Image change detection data
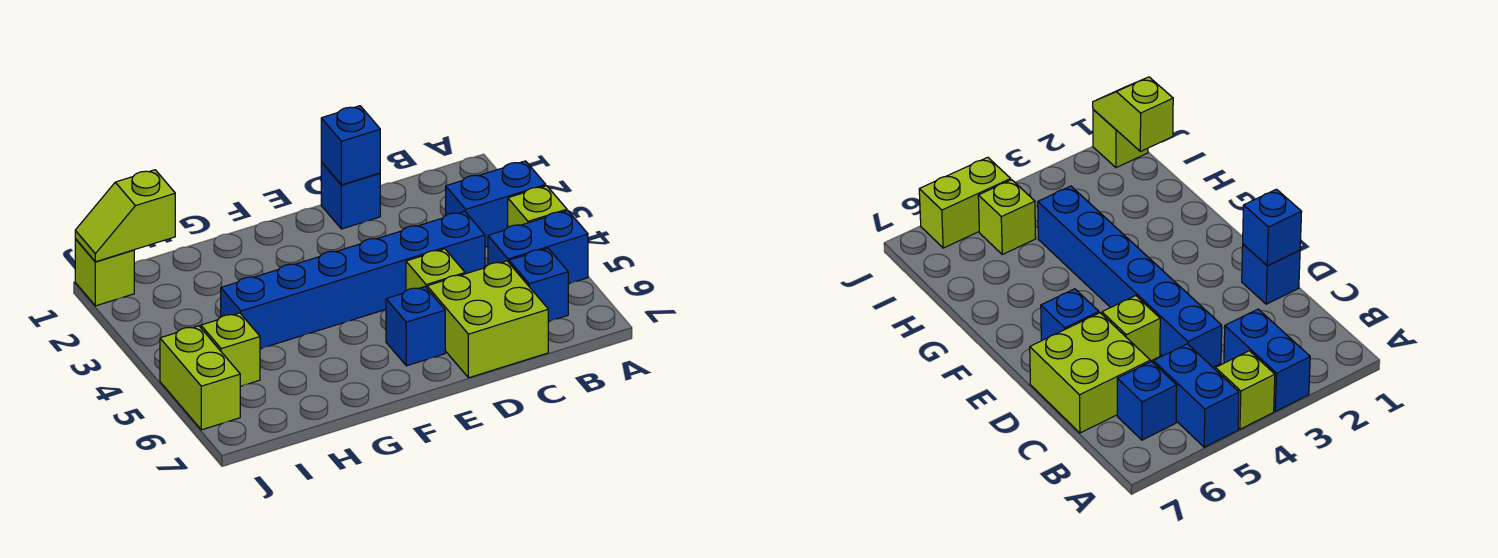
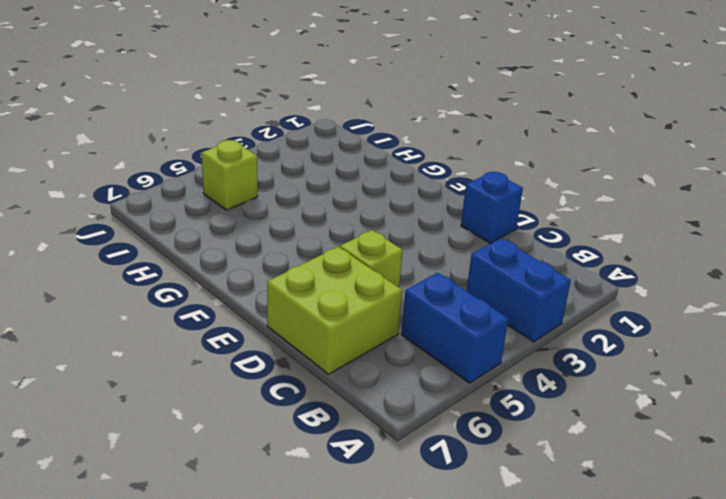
none -> lime brick A4 level 1
none -> blue brick B6 level 1
none -> blue brick C4:H4 level 1

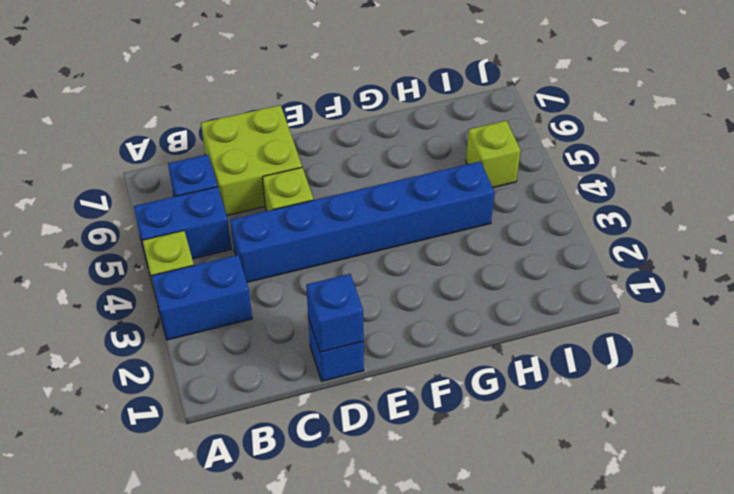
none -> blue brick E6 level 1
none -> lime brick J1 level 1
none -> lime brick J5:J6 level 1

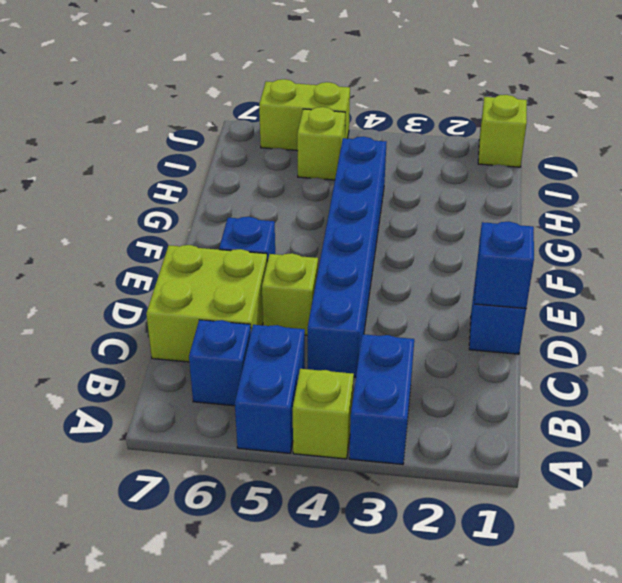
none -> lime slope I1:J1 level 2 top I

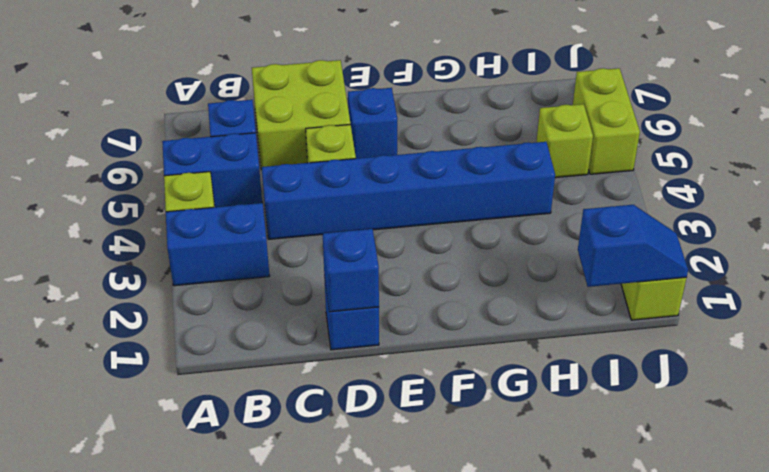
blue slope I1:J1 level 2 top I -> lime slope I1:J1 level 2 top I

# What is being asked:
Leave the pictures out and reproduce all of the records exactly.

# Written reply:
none -> lime brick A4 level 1
none -> blue brick B6 level 1
none -> blue brick C4:H4 level 1

none -> blue brick E6 level 1
none -> lime brick J1 level 1
none -> lime brick J5:J6 level 1

none -> lime slope I1:J1 level 2 top I

blue slope I1:J1 level 2 top I -> lime slope I1:J1 level 2 top I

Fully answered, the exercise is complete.